(Object state comparisons)
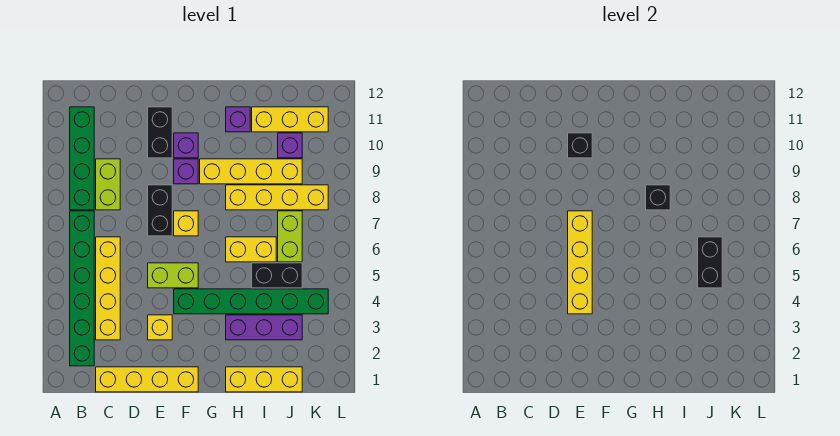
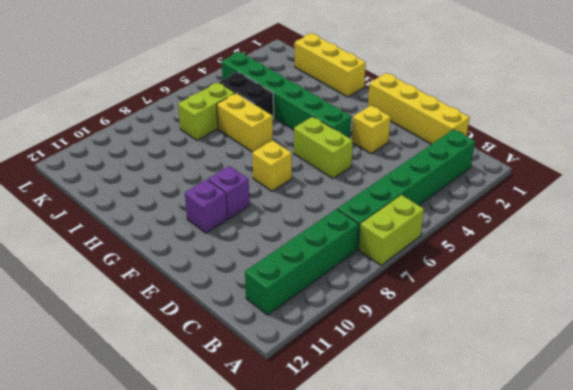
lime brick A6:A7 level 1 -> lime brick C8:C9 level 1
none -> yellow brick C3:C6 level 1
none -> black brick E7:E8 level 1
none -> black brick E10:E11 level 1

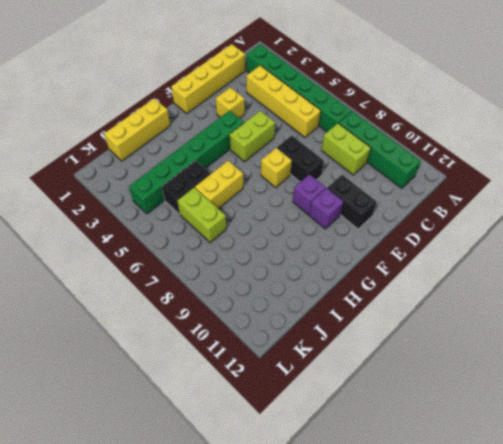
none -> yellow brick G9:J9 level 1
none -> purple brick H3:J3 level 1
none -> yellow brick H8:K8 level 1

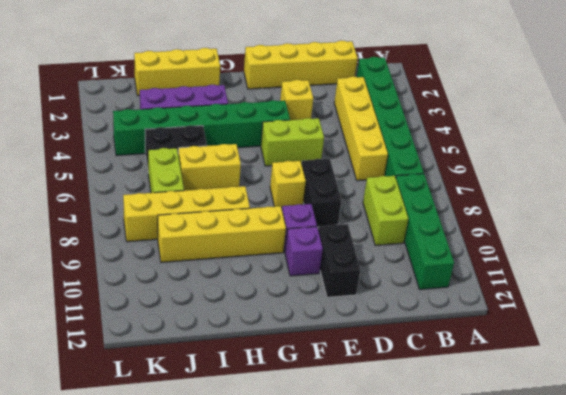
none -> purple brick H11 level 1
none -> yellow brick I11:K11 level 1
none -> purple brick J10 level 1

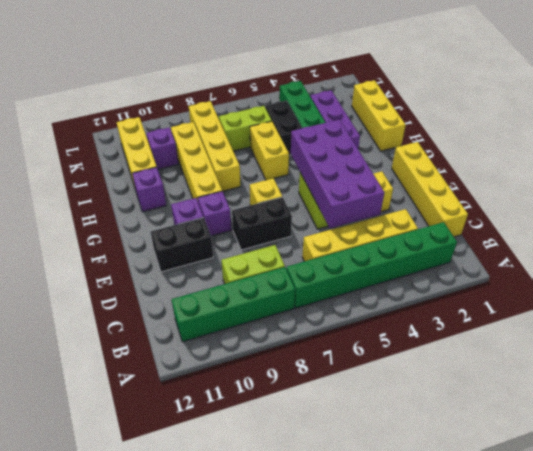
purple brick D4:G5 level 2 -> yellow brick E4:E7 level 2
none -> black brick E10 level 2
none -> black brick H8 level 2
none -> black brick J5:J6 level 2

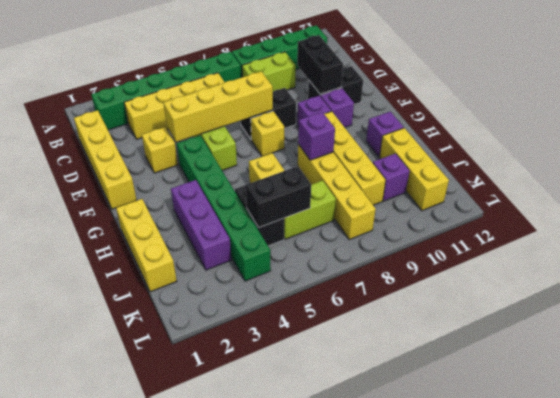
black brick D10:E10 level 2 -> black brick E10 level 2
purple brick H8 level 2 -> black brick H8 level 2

(Try it) Would you filter the records and copy out each line containing "black"?

(Reply)
none -> black brick E7:E8 level 1
none -> black brick E10:E11 level 1
none -> black brick E10 level 2
none -> black brick H8 level 2
none -> black brick J5:J6 level 2
black brick D10:E10 level 2 -> black brick E10 level 2
purple brick H8 level 2 -> black brick H8 level 2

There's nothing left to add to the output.